RECORD SET
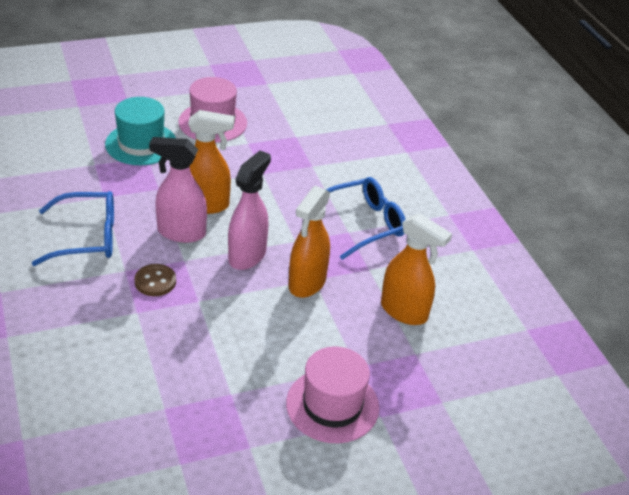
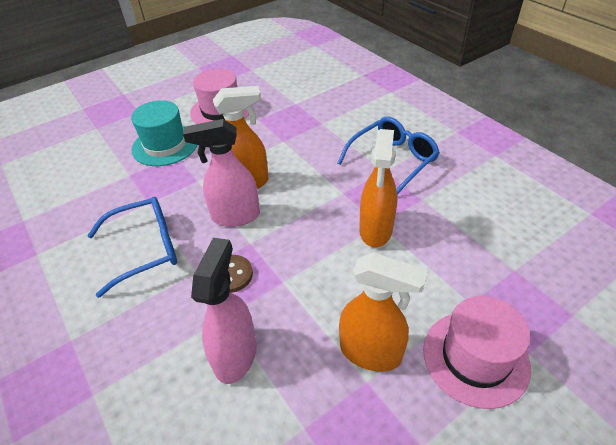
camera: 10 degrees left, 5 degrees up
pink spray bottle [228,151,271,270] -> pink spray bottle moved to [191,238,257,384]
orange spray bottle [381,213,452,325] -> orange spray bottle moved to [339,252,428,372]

---

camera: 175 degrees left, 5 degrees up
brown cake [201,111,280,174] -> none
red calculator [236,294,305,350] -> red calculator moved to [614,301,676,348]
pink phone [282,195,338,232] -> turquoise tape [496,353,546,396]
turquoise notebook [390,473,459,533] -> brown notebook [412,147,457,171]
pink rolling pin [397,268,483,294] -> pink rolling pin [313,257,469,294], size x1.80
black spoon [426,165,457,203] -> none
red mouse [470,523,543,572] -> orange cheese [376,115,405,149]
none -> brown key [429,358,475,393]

TASK STATEMENT
Determine the number of lines in the listing that hold the word "brown", and supply that number and nothing further.

TASK RESPONSE
3